REQUIREMENT:
Give exactly the lines from the one that contains "[(548,244),(566,222),(558,216),(541,238),(548,244)]" through the end of the entries below, both included; the pictures stay out.

((

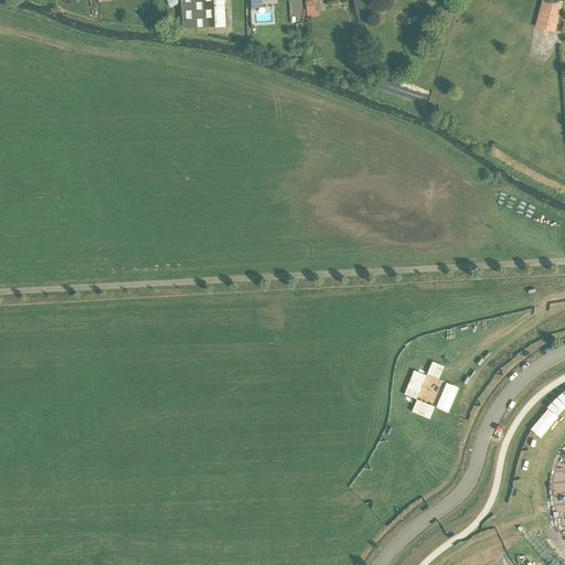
[(180,0),(182,30),(225,29),(223,0),(180,0)]
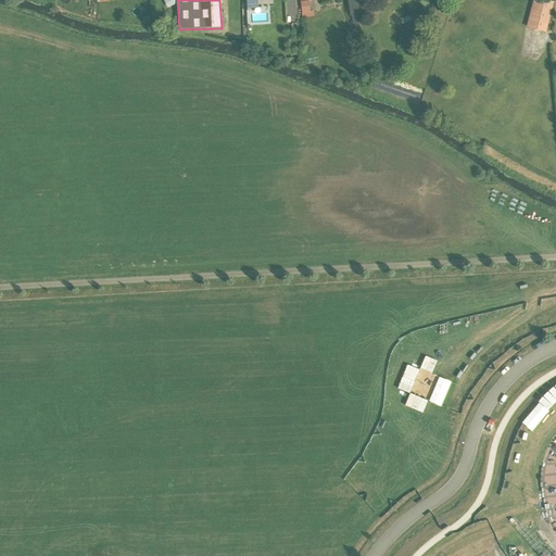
[(258,0),(243,0),(243,1),(247,1),(247,10),(257,9),(257,0),(260,0),(258,0)]
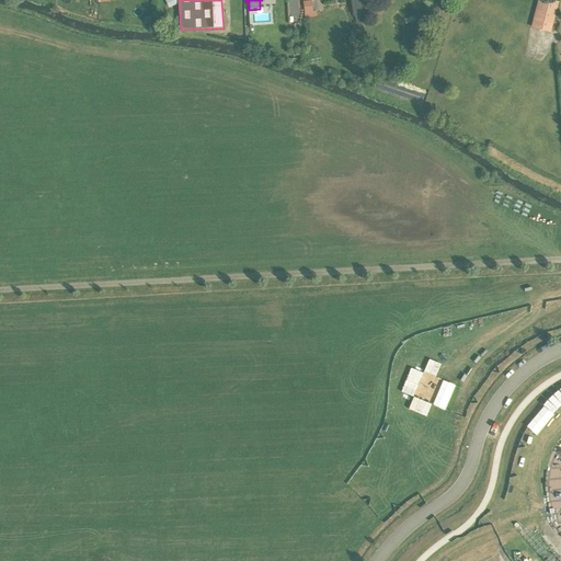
[(365,0),(353,0),(354,16),(366,16),(365,0)]
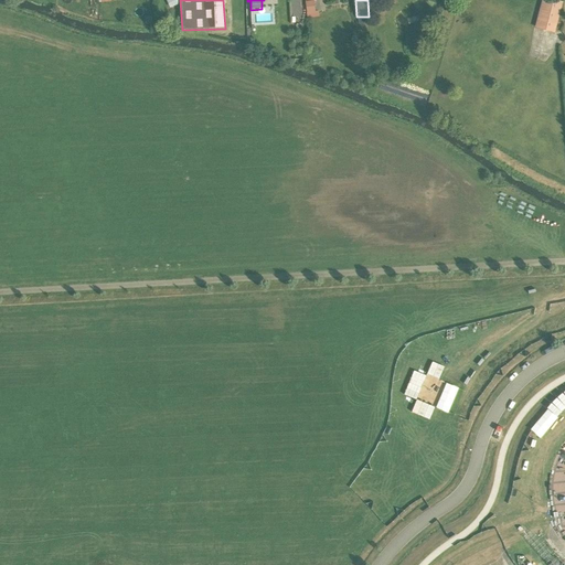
[(550,0),(541,0),(534,29),(554,33),(562,3),(550,0)]
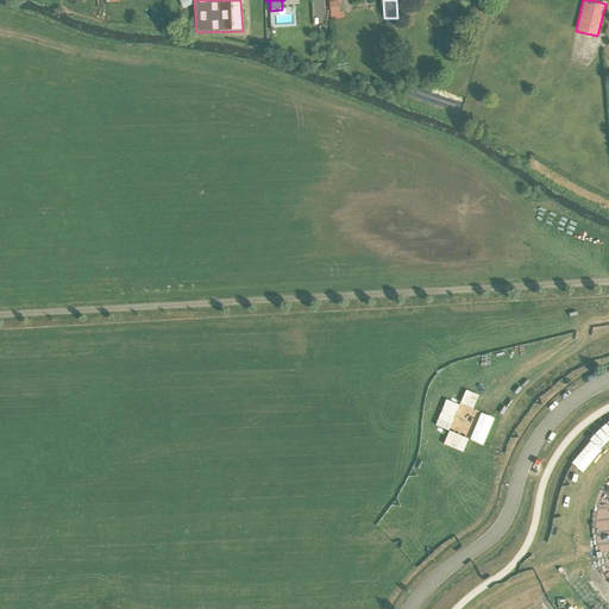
[(338,1),(328,2),(331,20),(344,19),(343,13),(339,13),(338,1)]
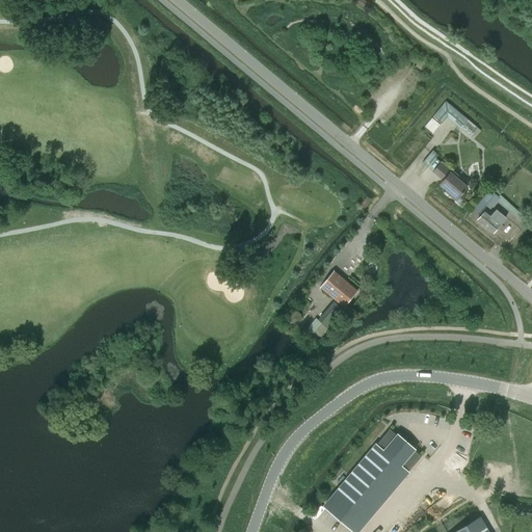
[(447,102),(435,116),(444,124),(449,117),(471,137),(478,129),(447,102)]
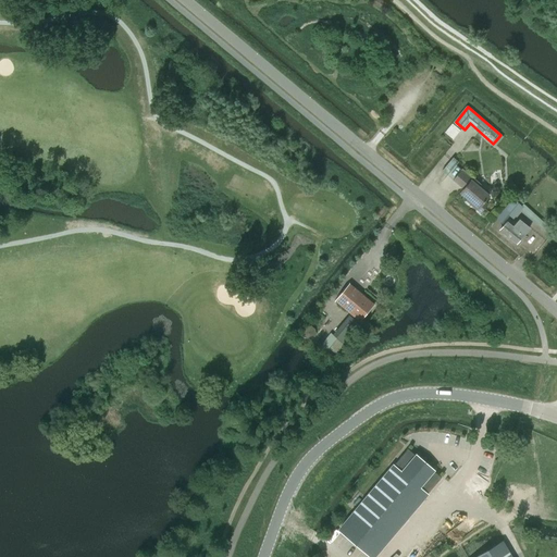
[(463,170),(454,181),(465,189),(461,193),(472,202),(470,205),(481,213),(489,205),(485,202),(490,196),(480,187),(482,185),(463,170)]
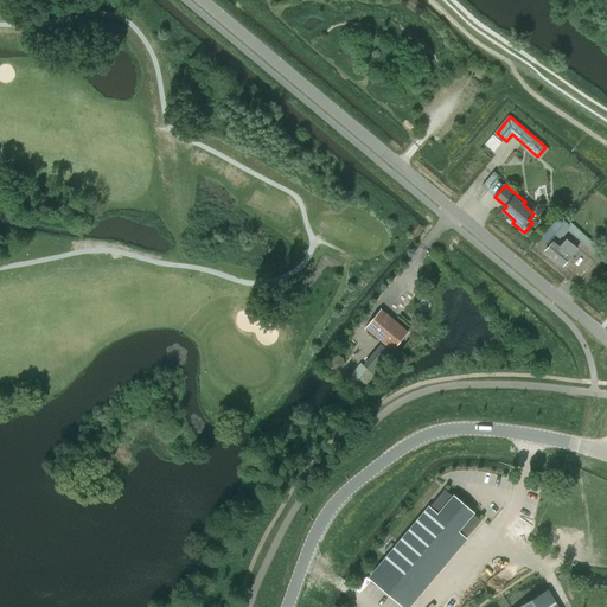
[(548,244),(566,222),(558,216),(541,238),(548,244)]
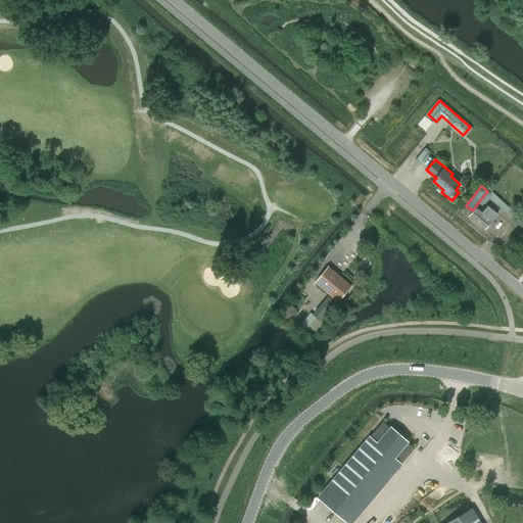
[(486,197),(510,216),(513,211),(491,191),(486,197)]
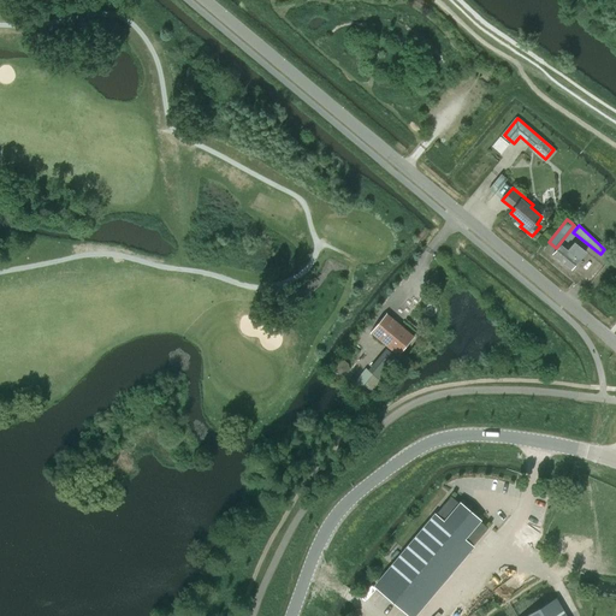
[(573,271),(587,254),(575,243),(570,249),(563,243),(554,255),(573,271)]
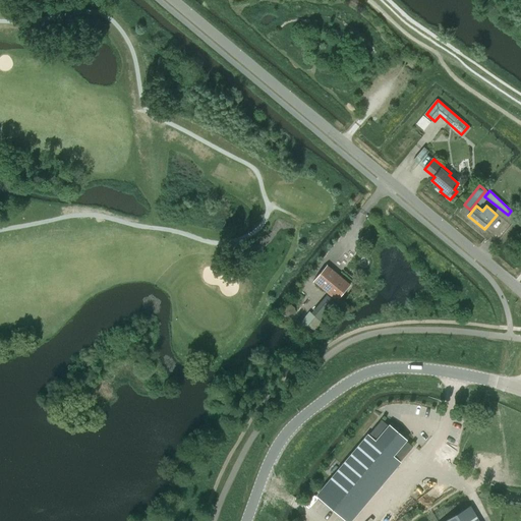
[(336,298),(349,282),(326,263),(312,279),(336,298)]
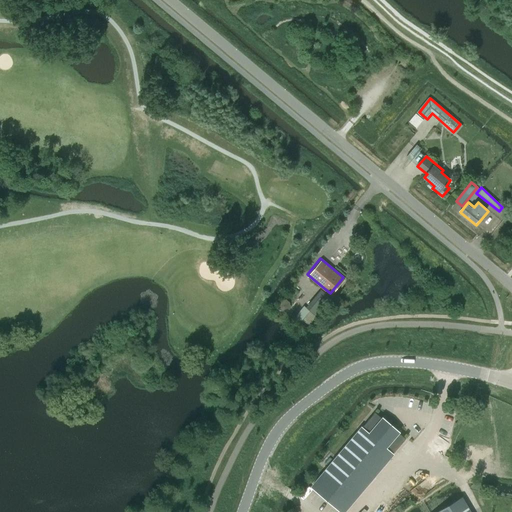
[(330,302),(321,295),(308,311),(317,318),(330,302)]
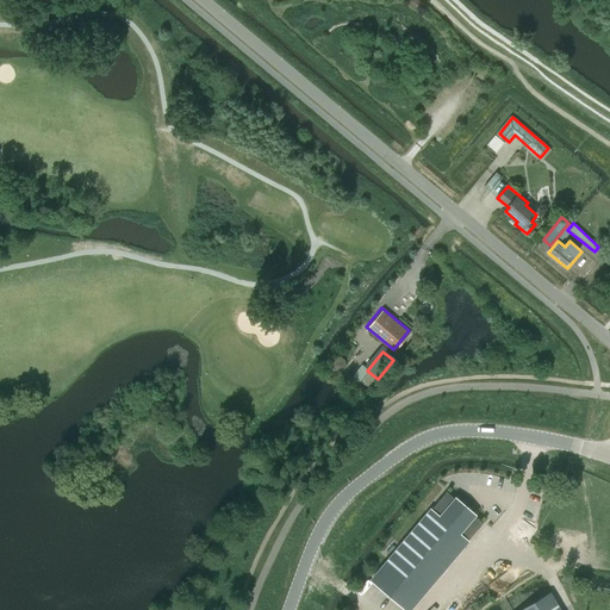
[(334,358),(331,362),(331,368),(336,372),(342,371),(346,367),(346,360),(341,356),(334,358)]
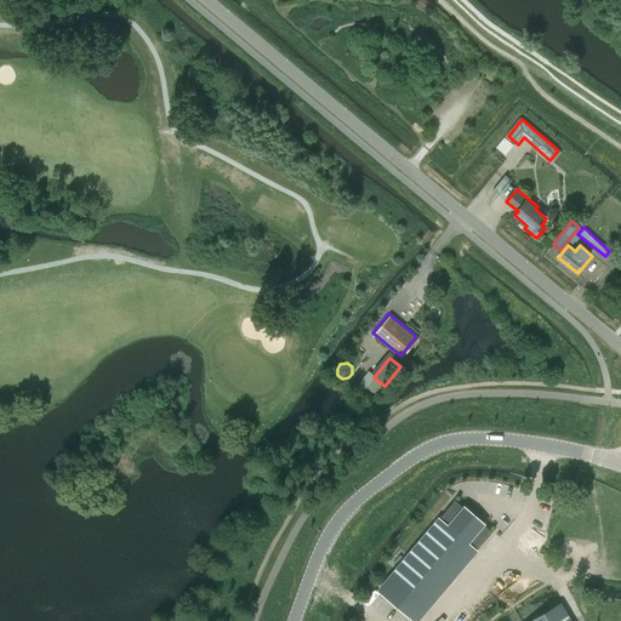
[(368,371),(357,385),(364,391),(359,397),(365,403),(371,397),(385,386),(374,377),(368,371)]
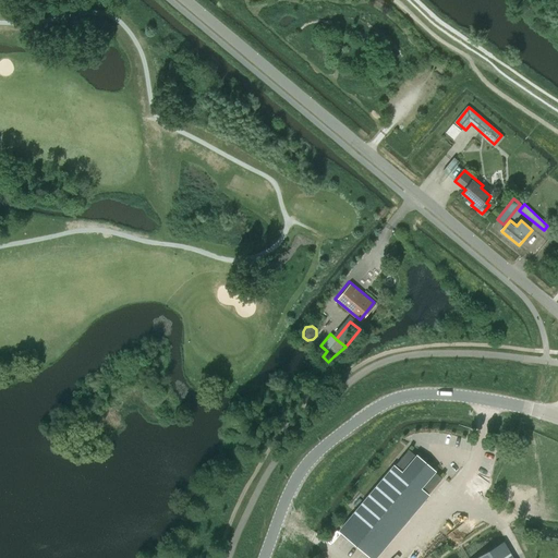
[(410,451),(352,519),(341,531),(373,557),(375,557),(386,546),(443,478),(410,451)]
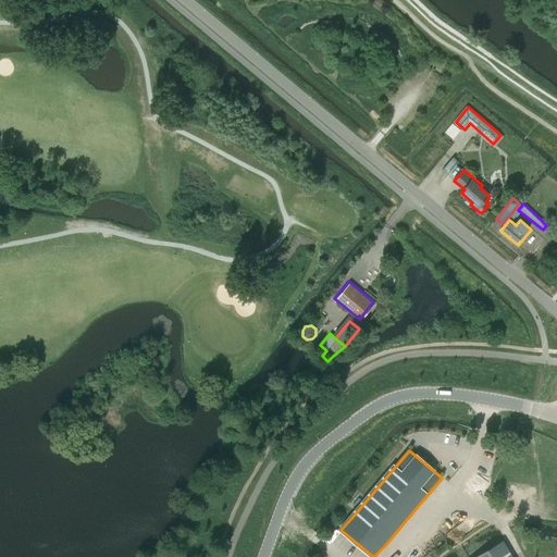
[(511,556),(503,542),(478,556),(511,556)]
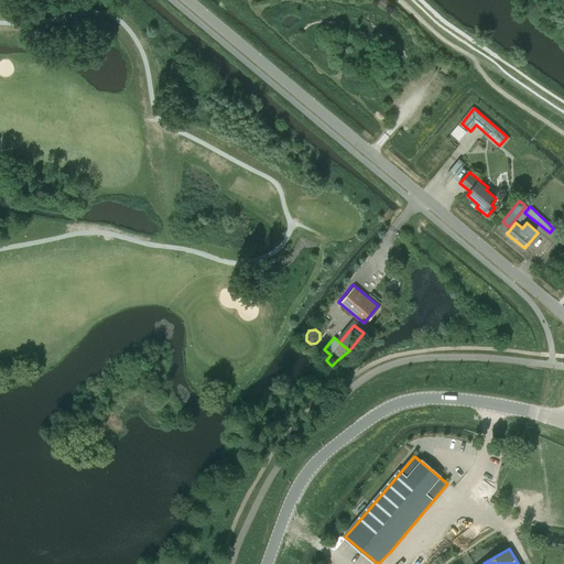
All buildings are outlined.
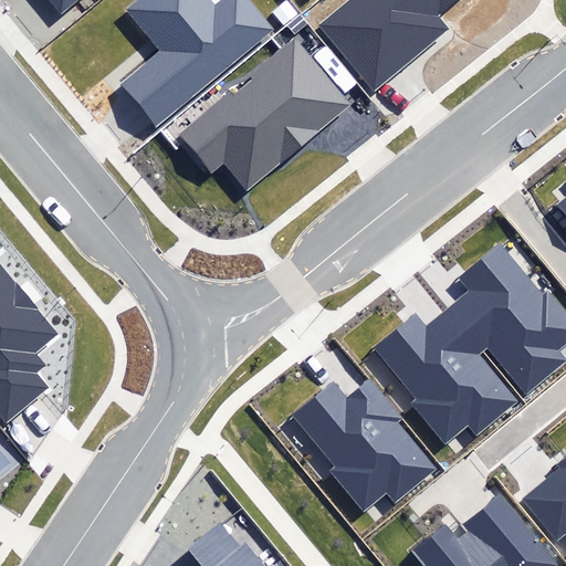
[(46,0),(60,14),(76,0),(46,0)]
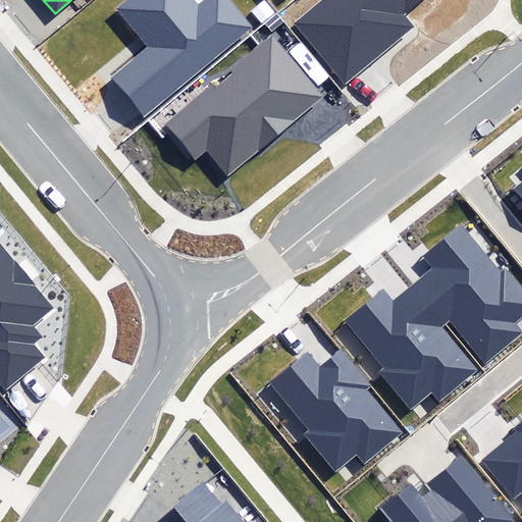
[(112,80),(143,116),(251,27),(228,0),(203,0),(199,4),(195,0),(128,0),(117,10),(149,48),(112,80)]
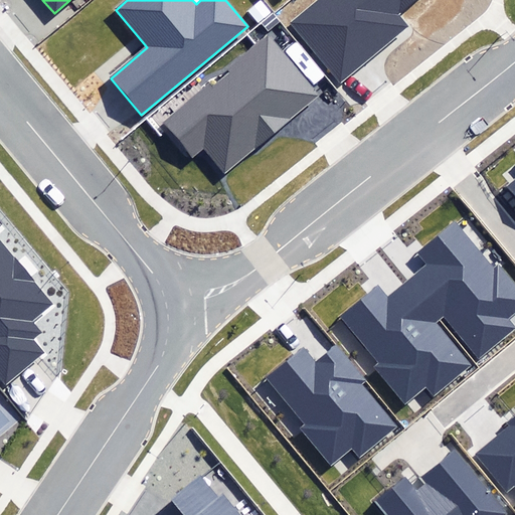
[(316,0),(291,22),(341,82),(407,27),(398,17),(418,0),(316,0)]
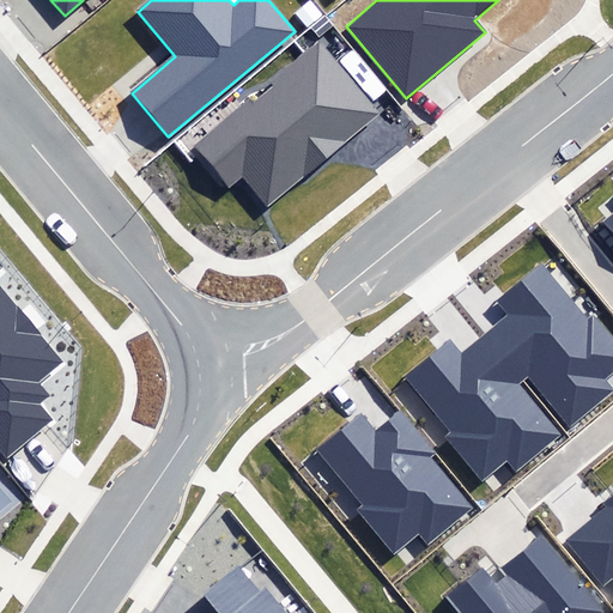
[(268,205),(377,115),(317,44),(193,147),(228,188),(243,176),(268,205)]
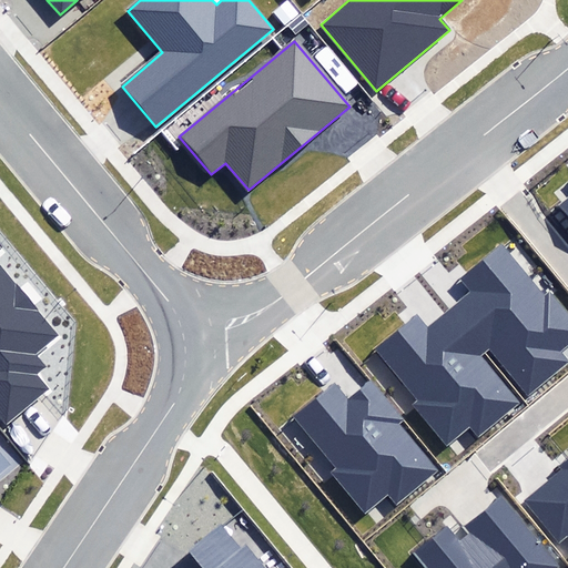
[(450,312),(485,353),(488,350),(527,396),(567,362),(558,351),(567,343),(567,314),(550,293),(546,297),(503,246),(463,279),(474,292),(450,312)]
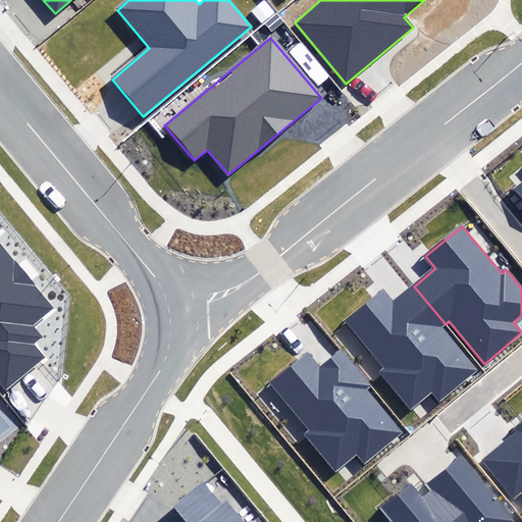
[(48,306),(0,247),(0,385),(6,394),(49,358),(36,342),(42,336),(30,321),(48,306)]
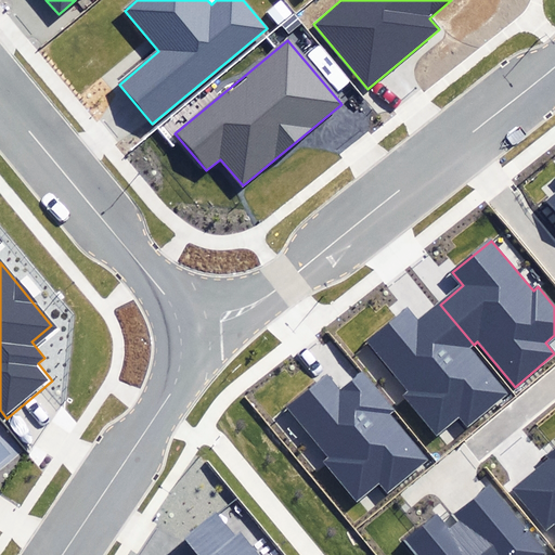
[(470,348),(474,345),(440,305),(417,323),(407,309),(368,341),(408,390),(403,395),(437,435),(459,416),(468,428),(510,394),(470,348)]
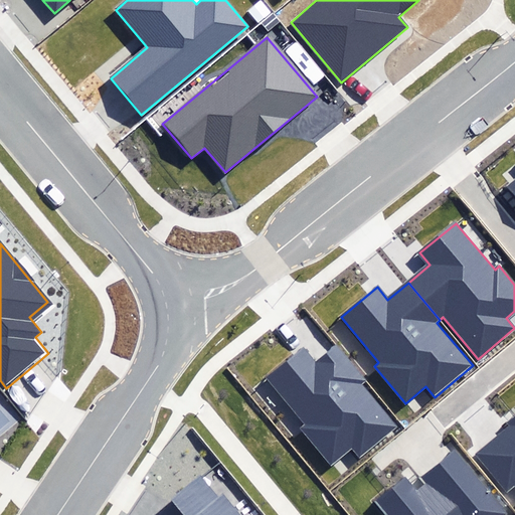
[(299,427),(331,466),(351,449),(360,460),(397,427),(361,385),(366,381),(335,345),(318,359),(304,344),(266,377),(304,422),(299,427)]
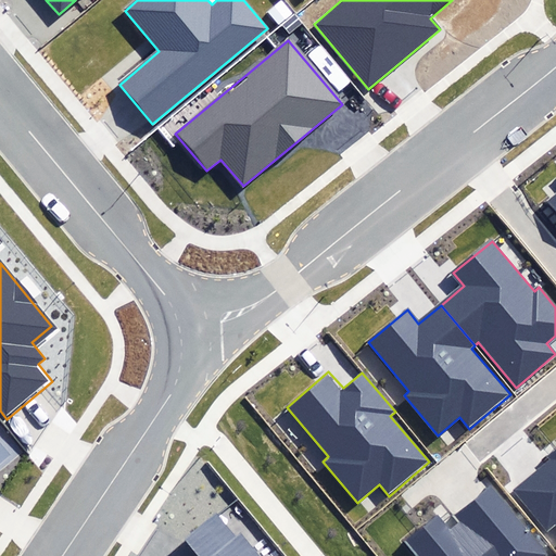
[(0,463),(10,455),(0,443),(0,463)]
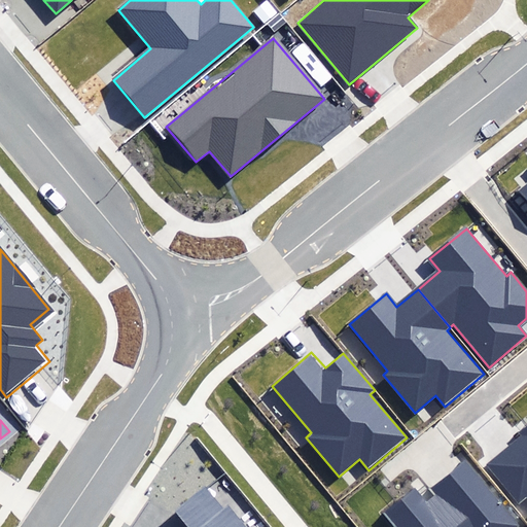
[(523,436),(488,464),(520,503),(526,497),(526,424),(519,432),(523,436)]
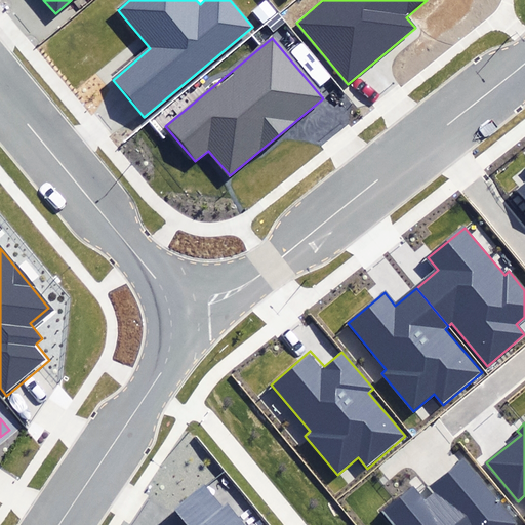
[(395,524),(515,524),(518,523),(463,457),(429,486),(434,493),(426,499),(413,485),(382,510),(395,524)]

))

WORKED SOLUTION:
[(548,244),(566,222),(558,216),(541,238),(548,244)]
[(486,197),(510,216),(513,211),(491,191),(486,197)]
[(573,271),(587,254),(575,243),(570,249),(563,243),(554,255),(573,271)]
[(336,298),(349,282),(326,263),(312,279),(336,298)]
[(330,302),(321,295),(308,311),(317,318),(330,302)]
[(334,358),(331,362),(331,368),(336,372),(342,371),(346,367),(346,360),(341,356),(334,358)]
[(368,371),(357,385),(364,391),(359,397),(365,403),(371,397),(385,386),(374,377),(368,371)]
[(410,451),(352,519),(341,531),(373,557),(375,557),(386,546),(443,478),(410,451)]
[(511,556),(503,542),(478,556),(511,556)]
All buildings are outlined.
[(46,0),(60,14),(76,0),(46,0)]
[(112,80),(143,116),(251,27),(228,0),(203,0),(199,4),(195,0),(128,0),(117,10),(149,48),(112,80)]
[(316,0),(291,22),(341,82),(407,27),(398,17),(418,0),(316,0)]
[(268,205),(377,115),(317,44),(193,147),(228,188),(243,176),(268,205)]
[(450,312),(485,353),(488,350),(527,396),(567,362),(558,351),(567,343),(567,314),(550,293),(546,297),(503,246),(463,279),(474,292),(450,312)]
[(48,306),(0,247),(0,385),(6,394),(49,358),(36,342),(42,336),(30,321),(48,306)]
[(470,348),(474,345),(440,305),(417,323),(407,309),(368,341),(408,390),(403,395),(437,435),(459,416),(468,428),(510,394),(470,348)]
[(299,427),(331,466),(351,449),(360,460),(397,427),(361,385),(366,381),(335,345),(318,359),(304,344),(266,377),(304,422),(299,427)]
[(0,463),(10,455),(0,443),(0,463)]
[(523,436),(488,464),(520,503),(526,497),(526,424),(519,432),(523,436)]
[(395,524),(515,524),(518,523),(463,457),(429,486),(434,493),(426,499),(413,485),(382,510),(395,524)]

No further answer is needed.